- WHAT NEEDS TO BE DONE:
The required result is every line of the records that includes "OPTO".

Image comparison data

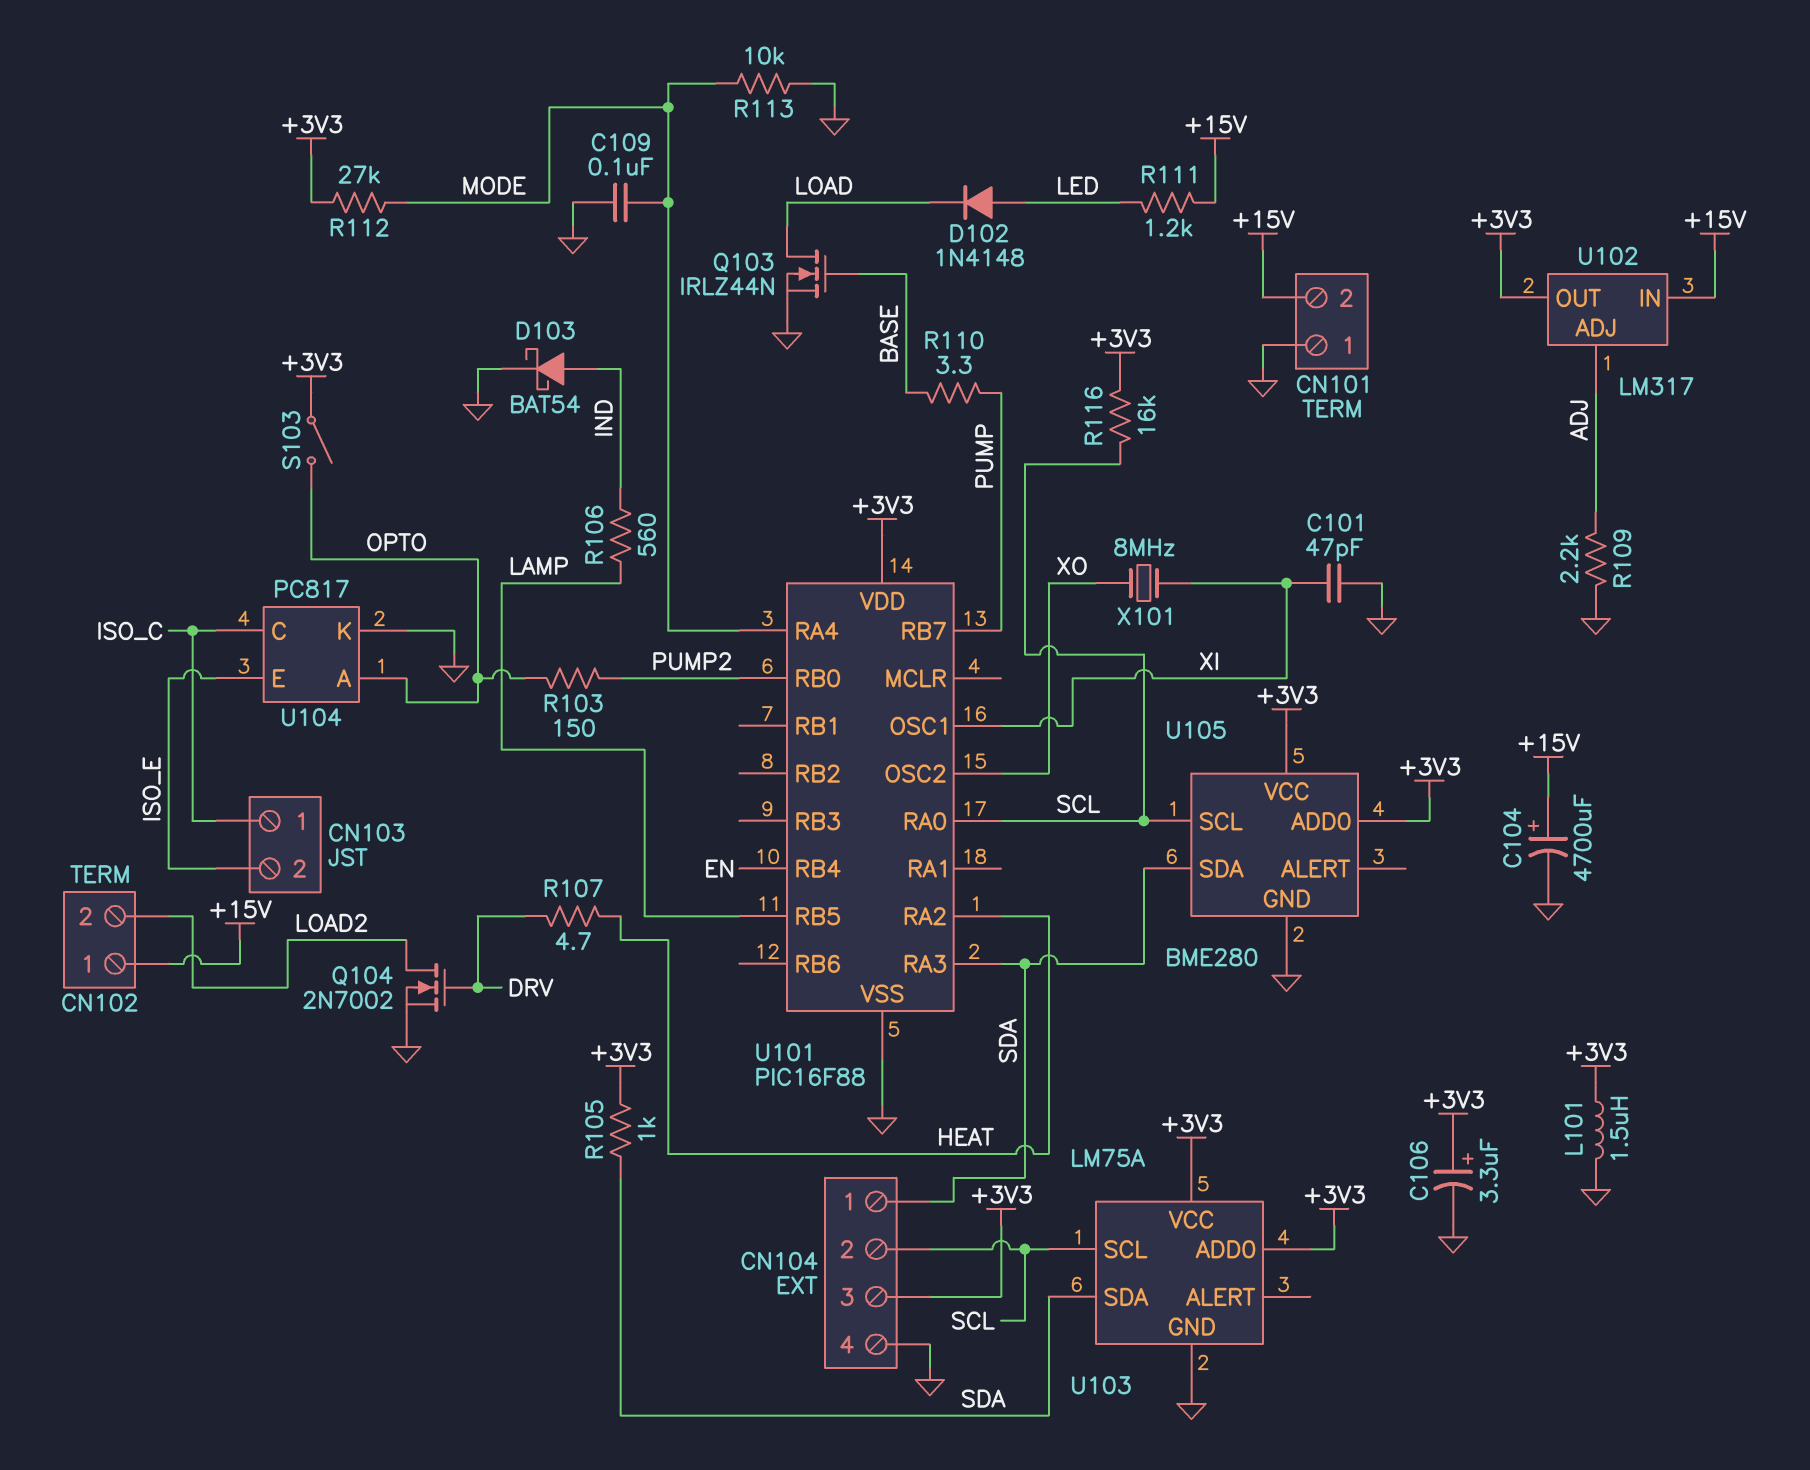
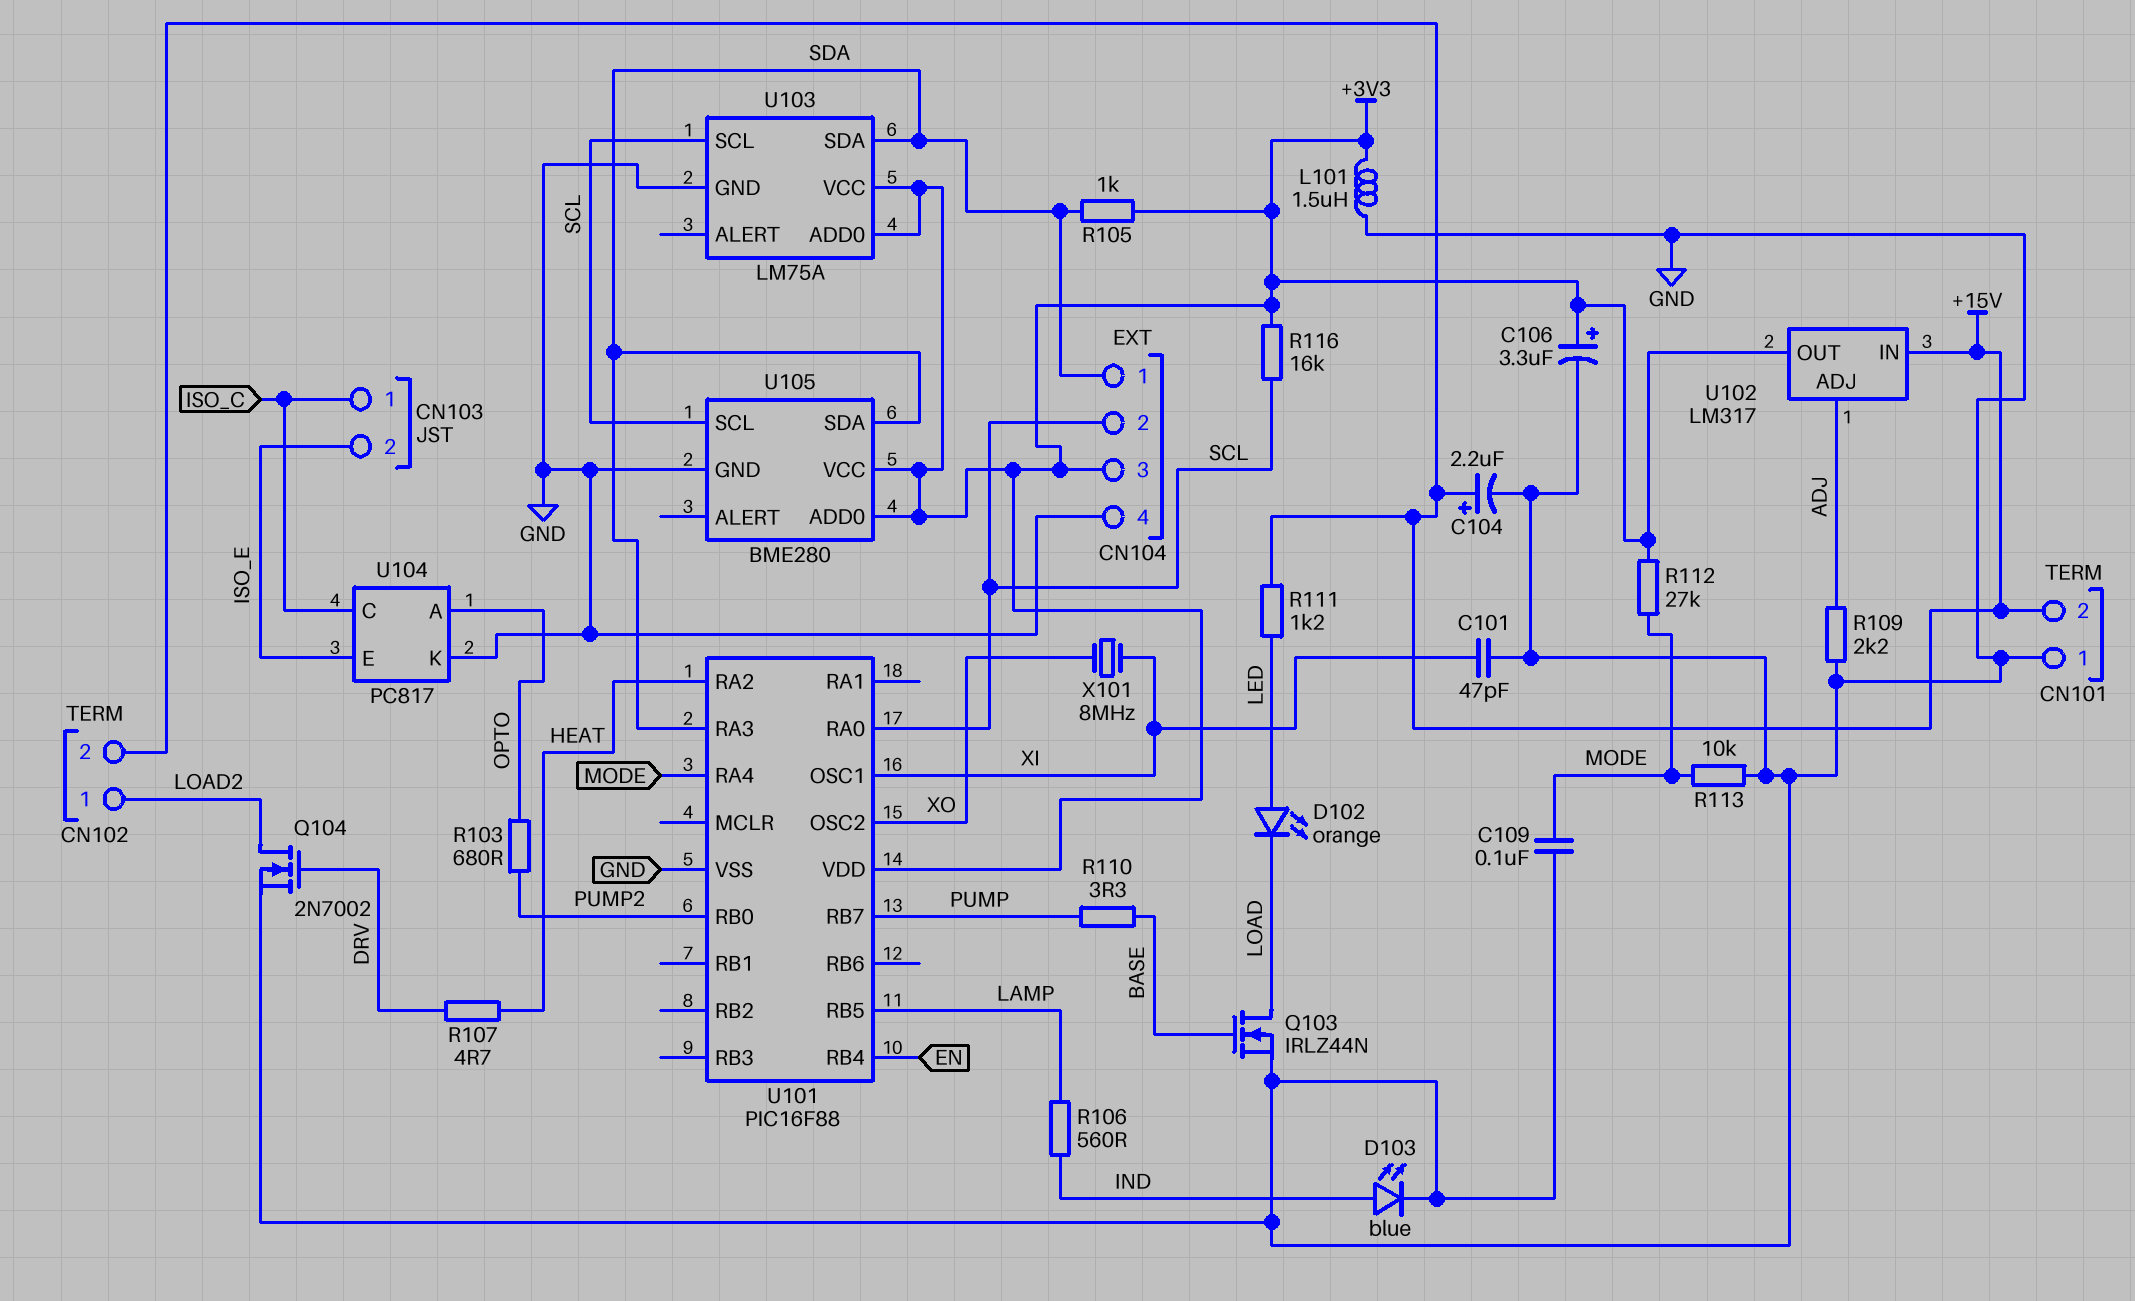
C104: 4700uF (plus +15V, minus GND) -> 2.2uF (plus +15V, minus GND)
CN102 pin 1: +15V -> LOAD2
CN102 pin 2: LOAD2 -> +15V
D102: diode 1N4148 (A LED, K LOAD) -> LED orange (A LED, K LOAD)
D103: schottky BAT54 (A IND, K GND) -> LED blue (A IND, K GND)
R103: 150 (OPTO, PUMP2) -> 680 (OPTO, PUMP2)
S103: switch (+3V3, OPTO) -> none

- PROBLEM SOLUTION:
R103: 150 (OPTO, PUMP2) -> 680 (OPTO, PUMP2)
S103: switch (+3V3, OPTO) -> none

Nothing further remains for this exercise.